▶ [DATA FOR ANALYSIS]
━━━━━━━━━━━━━━━━
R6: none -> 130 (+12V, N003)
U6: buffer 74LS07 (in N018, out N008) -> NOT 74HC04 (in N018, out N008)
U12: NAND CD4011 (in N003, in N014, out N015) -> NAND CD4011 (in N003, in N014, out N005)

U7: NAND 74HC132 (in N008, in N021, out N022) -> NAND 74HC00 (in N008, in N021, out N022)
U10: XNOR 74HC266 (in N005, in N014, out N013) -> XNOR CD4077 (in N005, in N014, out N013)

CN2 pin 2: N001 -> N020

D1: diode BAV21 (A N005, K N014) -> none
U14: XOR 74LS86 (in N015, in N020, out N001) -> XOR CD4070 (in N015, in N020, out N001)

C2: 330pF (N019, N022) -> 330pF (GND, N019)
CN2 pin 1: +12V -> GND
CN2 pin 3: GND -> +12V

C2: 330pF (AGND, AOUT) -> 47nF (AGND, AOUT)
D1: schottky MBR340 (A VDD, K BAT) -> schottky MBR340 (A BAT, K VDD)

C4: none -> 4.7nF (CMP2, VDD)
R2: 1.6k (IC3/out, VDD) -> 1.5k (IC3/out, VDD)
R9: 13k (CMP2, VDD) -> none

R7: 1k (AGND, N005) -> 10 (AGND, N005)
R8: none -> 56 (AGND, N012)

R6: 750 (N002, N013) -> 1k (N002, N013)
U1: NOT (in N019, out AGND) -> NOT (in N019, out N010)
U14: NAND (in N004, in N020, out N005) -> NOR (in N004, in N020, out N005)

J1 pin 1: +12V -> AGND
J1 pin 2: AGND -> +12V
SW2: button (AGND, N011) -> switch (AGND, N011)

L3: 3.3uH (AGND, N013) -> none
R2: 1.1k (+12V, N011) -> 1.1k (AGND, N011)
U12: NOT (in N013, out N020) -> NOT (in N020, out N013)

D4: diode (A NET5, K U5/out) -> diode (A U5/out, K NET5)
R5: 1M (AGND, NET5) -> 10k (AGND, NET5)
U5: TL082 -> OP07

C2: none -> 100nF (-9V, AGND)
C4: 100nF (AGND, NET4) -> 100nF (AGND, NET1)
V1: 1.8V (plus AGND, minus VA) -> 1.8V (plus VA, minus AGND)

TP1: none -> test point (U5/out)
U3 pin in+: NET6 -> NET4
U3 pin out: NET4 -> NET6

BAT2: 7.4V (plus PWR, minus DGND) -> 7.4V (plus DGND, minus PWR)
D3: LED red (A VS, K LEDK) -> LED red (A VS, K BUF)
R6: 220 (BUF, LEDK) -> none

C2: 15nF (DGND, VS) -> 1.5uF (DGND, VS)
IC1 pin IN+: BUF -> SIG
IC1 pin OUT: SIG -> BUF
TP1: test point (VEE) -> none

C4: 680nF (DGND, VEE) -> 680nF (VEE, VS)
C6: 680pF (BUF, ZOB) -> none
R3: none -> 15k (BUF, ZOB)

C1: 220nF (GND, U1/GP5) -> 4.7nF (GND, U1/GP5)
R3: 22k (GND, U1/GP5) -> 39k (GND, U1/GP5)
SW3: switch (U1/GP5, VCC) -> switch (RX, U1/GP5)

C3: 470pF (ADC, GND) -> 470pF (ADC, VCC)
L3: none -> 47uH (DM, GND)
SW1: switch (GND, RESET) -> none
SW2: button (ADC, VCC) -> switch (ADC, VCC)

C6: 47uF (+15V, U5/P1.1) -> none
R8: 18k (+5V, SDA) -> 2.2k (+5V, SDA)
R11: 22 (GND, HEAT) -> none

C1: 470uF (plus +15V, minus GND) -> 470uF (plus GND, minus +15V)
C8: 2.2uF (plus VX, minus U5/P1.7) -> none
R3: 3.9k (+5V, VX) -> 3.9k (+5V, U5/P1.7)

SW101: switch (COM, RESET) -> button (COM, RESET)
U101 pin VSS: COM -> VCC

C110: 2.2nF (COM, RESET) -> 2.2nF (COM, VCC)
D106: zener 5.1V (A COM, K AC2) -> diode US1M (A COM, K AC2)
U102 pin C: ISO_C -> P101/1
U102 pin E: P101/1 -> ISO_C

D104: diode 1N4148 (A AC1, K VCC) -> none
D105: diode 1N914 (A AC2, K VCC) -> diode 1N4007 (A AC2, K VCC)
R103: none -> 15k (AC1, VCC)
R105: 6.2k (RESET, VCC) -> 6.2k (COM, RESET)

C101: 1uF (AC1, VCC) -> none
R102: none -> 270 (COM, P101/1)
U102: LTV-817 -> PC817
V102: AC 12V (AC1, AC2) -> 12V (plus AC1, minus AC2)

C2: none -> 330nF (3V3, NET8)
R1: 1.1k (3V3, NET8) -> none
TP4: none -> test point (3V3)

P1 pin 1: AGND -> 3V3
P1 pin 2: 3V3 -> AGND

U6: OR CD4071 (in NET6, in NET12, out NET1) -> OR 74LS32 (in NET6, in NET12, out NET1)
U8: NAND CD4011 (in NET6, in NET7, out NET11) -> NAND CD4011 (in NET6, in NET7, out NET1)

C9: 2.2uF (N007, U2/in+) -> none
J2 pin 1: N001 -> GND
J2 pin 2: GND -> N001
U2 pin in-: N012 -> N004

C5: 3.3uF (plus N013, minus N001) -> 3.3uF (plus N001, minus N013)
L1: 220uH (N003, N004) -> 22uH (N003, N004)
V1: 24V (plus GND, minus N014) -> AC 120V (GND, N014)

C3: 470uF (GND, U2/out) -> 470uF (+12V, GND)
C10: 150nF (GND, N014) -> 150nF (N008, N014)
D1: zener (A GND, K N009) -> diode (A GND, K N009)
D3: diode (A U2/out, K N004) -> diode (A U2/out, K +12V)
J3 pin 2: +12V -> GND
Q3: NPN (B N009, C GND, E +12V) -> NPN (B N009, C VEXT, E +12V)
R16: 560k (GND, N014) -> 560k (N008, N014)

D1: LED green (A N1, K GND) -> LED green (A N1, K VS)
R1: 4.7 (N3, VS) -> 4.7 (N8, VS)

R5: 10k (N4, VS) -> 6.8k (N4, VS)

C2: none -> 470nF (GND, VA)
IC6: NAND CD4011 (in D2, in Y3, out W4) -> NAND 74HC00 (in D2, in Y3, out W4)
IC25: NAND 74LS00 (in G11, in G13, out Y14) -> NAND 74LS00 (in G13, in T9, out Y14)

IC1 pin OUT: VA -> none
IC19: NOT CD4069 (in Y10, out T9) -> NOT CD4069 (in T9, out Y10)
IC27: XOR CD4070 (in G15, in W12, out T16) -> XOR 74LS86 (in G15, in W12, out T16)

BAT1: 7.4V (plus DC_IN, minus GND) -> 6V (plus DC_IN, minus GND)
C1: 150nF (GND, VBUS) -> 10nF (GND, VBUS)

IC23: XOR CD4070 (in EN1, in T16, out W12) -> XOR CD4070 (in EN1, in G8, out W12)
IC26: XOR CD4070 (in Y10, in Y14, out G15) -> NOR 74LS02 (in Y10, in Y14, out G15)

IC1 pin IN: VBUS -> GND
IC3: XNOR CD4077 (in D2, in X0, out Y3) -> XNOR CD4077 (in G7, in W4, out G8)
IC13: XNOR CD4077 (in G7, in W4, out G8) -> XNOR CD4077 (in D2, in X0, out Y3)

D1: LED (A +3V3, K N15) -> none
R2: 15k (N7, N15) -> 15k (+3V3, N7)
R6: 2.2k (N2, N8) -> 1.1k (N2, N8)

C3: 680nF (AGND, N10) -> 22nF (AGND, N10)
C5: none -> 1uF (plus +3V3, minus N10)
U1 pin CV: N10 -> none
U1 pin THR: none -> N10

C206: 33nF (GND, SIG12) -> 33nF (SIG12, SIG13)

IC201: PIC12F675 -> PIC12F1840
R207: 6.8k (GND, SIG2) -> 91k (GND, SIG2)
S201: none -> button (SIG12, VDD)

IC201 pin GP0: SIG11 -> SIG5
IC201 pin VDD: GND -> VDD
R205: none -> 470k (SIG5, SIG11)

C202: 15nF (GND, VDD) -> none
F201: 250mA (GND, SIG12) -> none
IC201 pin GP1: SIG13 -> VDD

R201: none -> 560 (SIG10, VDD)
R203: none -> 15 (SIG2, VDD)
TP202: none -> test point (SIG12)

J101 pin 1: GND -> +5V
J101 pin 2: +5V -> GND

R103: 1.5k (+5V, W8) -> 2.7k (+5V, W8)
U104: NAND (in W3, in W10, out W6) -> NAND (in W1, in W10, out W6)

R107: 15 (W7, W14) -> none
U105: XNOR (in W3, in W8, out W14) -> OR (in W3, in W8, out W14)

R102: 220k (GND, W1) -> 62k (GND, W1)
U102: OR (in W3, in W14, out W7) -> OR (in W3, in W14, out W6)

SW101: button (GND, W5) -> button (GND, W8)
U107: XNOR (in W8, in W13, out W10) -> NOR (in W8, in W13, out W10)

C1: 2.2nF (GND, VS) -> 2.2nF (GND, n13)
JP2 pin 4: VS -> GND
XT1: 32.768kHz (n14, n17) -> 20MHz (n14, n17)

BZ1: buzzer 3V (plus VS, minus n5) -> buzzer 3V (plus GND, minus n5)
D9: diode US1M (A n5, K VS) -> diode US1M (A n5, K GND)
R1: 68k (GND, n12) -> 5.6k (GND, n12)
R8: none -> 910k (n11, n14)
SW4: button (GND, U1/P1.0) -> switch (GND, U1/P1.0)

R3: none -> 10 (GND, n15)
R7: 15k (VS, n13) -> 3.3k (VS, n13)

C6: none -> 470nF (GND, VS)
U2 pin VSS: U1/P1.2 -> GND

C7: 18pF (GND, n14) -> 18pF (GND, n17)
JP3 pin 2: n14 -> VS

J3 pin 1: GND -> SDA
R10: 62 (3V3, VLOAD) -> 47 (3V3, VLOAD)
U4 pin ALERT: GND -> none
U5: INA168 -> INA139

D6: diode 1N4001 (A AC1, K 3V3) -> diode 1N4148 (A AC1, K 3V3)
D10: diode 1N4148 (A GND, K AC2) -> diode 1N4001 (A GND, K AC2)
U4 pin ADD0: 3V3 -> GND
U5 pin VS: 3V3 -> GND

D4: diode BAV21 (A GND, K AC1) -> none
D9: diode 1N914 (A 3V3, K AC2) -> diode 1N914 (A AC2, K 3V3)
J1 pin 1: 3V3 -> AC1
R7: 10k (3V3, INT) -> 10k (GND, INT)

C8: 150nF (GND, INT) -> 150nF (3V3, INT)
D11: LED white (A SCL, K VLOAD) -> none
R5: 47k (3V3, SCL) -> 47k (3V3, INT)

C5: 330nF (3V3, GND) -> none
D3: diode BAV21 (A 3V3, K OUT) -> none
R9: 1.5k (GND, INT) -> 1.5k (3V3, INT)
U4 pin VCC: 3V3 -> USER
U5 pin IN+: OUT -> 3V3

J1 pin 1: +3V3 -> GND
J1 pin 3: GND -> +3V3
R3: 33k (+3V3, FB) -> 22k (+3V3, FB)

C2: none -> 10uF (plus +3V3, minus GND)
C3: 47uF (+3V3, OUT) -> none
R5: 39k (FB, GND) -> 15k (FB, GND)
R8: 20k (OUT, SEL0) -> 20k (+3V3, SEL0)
━━━━━━━━━━━━━━━━
Lines in the data that include the word "switch" should all be copied.

SW2: button (AGND, N011) -> switch (AGND, N011)
SW3: switch (U1/GP5, VCC) -> switch (RX, U1/GP5)
SW1: switch (GND, RESET) -> none
SW2: button (ADC, VCC) -> switch (ADC, VCC)
SW101: switch (COM, RESET) -> button (COM, RESET)
SW4: button (GND, U1/P1.0) -> switch (GND, U1/P1.0)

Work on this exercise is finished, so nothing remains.